§ Requirement
Please copy, exactly as they appear below, the lines from the one containing "# camera: 125 degrees right, 5 degrees up" through the one containing "# camera: 20 degrees right, 0 degrees up".

Object change descriptions:
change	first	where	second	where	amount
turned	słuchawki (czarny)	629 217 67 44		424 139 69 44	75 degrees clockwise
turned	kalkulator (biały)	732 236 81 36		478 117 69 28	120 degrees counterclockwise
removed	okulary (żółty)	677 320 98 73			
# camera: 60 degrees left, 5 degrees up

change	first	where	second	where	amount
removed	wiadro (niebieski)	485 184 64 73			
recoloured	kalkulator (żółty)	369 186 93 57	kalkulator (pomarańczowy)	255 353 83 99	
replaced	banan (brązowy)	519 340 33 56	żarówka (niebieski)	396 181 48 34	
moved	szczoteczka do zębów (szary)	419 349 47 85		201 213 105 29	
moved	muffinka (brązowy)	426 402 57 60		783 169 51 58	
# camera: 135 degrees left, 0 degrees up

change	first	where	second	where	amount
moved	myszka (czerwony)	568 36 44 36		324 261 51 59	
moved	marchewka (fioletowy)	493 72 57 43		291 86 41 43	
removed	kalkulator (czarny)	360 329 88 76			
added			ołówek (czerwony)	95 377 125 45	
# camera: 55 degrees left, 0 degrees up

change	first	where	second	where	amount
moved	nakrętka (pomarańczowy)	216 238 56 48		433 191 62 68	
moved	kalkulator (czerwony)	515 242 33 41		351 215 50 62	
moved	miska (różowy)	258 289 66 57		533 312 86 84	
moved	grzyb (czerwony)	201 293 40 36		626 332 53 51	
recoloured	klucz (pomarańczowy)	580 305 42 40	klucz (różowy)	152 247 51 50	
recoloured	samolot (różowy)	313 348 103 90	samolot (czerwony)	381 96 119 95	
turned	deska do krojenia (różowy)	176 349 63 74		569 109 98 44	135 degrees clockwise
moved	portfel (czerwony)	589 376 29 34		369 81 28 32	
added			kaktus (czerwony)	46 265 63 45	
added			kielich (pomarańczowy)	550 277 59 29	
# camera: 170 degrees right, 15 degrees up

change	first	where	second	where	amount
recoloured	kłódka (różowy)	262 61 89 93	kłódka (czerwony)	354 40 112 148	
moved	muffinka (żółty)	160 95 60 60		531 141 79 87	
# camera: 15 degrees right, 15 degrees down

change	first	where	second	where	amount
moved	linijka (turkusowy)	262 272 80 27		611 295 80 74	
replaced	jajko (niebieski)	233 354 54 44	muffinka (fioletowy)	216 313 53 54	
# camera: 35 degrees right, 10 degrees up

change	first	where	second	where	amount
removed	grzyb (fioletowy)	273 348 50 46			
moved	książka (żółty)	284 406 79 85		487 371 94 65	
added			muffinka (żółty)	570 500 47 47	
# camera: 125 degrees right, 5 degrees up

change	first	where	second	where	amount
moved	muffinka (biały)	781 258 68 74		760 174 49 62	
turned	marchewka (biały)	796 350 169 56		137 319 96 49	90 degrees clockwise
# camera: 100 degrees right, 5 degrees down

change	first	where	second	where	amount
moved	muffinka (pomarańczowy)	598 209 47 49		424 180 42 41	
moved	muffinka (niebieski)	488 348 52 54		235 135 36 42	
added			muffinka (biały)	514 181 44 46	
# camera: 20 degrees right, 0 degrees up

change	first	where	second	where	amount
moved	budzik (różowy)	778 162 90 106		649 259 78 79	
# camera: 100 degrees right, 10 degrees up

§ Final answer
# camera: 125 degrees right, 5 degrees up

change	first	where	second	where	amount
moved	muffinka (biały)	781 258 68 74		760 174 49 62	
turned	marchewka (biały)	796 350 169 56		137 319 96 49	90 degrees clockwise
# camera: 100 degrees right, 5 degrees down

change	first	where	second	where	amount
moved	muffinka (pomarańczowy)	598 209 47 49		424 180 42 41	
moved	muffinka (niebieski)	488 348 52 54		235 135 36 42	
added			muffinka (biały)	514 181 44 46	
# camera: 20 degrees right, 0 degrees up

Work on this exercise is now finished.